◆ **Activity**: The output should match, line for line, the records from the line containing "pink dice: [70,299,174,390] = 1 -> none = 0" through the line containing "yellow eraser: [434,147,510,228]", with every picture left out.

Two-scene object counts
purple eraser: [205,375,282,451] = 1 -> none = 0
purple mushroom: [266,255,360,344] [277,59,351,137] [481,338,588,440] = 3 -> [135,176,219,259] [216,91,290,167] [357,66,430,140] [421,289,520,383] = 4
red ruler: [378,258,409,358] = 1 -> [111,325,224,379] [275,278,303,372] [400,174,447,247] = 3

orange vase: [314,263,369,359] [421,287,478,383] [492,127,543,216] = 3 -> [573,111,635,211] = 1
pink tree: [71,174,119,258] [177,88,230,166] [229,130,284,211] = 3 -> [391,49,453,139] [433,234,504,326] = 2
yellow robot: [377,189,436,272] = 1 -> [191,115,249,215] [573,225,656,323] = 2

--

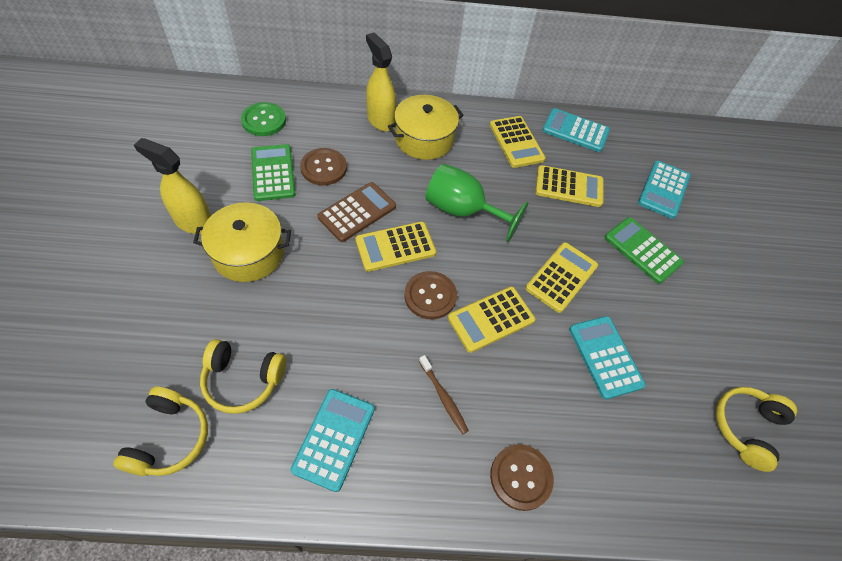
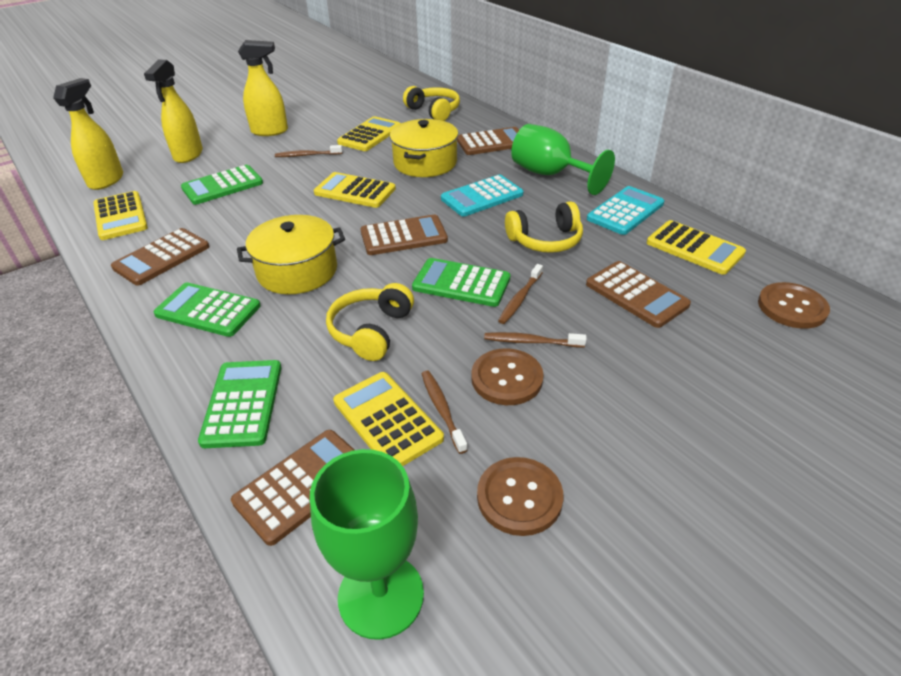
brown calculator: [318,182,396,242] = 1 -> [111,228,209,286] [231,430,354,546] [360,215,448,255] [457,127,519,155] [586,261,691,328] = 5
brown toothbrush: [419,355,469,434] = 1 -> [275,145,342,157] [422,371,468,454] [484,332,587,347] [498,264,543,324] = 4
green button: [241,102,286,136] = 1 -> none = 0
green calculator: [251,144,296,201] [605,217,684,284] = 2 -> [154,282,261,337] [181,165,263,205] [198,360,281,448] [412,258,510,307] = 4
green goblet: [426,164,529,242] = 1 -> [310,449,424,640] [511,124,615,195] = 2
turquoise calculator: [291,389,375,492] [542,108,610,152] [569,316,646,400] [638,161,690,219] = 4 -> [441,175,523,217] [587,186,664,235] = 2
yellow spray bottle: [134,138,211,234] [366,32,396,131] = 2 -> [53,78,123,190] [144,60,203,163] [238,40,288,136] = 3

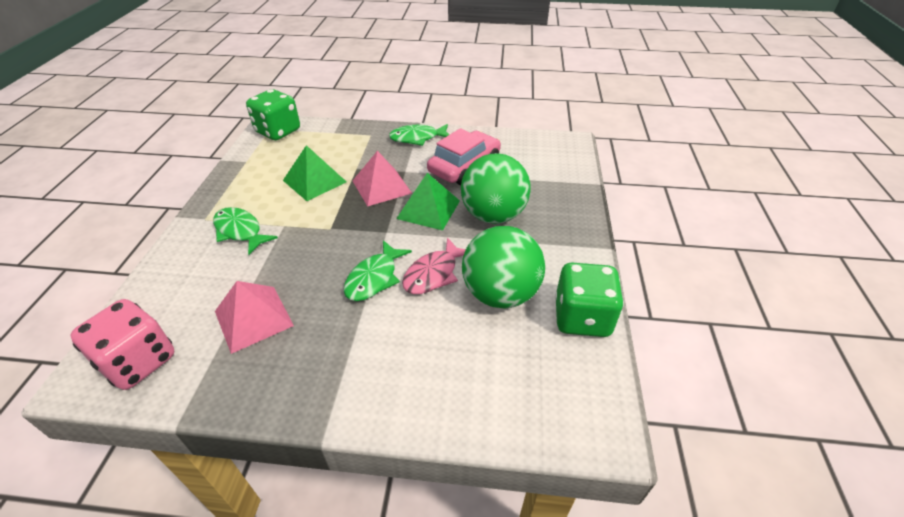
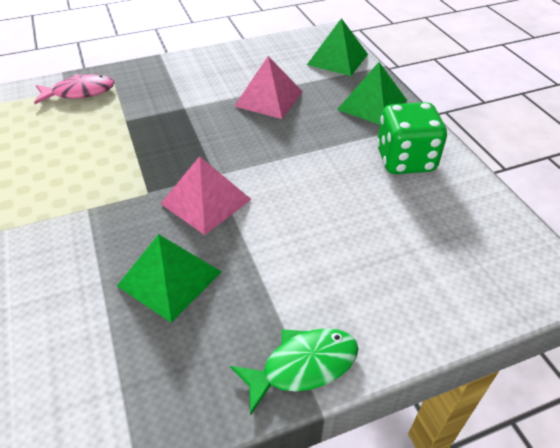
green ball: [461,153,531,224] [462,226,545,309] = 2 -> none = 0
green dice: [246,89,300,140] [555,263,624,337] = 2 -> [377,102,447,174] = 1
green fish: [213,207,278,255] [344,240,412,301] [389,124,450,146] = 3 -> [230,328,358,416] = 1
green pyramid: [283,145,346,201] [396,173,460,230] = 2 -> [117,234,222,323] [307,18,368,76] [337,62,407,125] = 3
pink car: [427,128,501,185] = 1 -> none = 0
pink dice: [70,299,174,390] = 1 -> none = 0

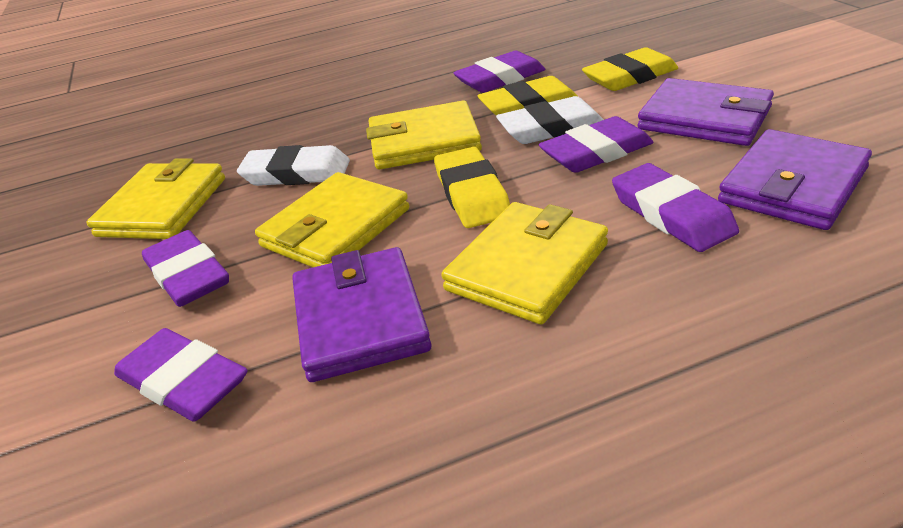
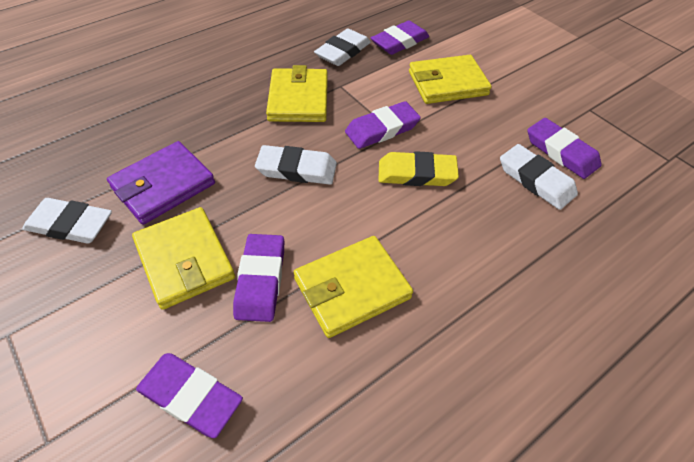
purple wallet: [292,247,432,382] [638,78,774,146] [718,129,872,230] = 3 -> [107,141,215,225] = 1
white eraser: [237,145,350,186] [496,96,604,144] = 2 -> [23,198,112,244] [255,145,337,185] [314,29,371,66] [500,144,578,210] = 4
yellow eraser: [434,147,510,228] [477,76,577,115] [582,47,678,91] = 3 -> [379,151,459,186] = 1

◆ **Reply to the task**:
pink dice: [70,299,174,390] = 1 -> none = 0

purple wallet: [292,247,432,382] [638,78,774,146] [718,129,872,230] = 3 -> [107,141,215,225] = 1
white eraser: [237,145,350,186] [496,96,604,144] = 2 -> [23,198,112,244] [255,145,337,185] [314,29,371,66] [500,144,578,210] = 4
yellow eraser: [434,147,510,228] [477,76,577,115] [582,47,678,91] = 3 -> [379,151,459,186] = 1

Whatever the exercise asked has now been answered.